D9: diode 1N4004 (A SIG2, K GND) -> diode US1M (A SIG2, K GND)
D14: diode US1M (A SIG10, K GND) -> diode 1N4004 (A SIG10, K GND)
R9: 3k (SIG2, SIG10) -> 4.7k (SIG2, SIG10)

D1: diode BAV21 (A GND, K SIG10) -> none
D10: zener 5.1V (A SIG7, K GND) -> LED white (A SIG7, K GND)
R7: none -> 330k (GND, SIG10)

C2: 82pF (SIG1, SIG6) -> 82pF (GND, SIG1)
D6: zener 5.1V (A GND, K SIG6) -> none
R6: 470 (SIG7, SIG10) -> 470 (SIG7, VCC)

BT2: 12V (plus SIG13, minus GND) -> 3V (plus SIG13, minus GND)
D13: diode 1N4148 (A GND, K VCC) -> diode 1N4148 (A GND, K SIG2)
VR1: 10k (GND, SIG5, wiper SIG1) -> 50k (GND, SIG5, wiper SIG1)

★ ★ ★ ★ ★

Your goal. Say how many lines in this listing hold the string "diode", giving the count and nothing more.

Task solution. 4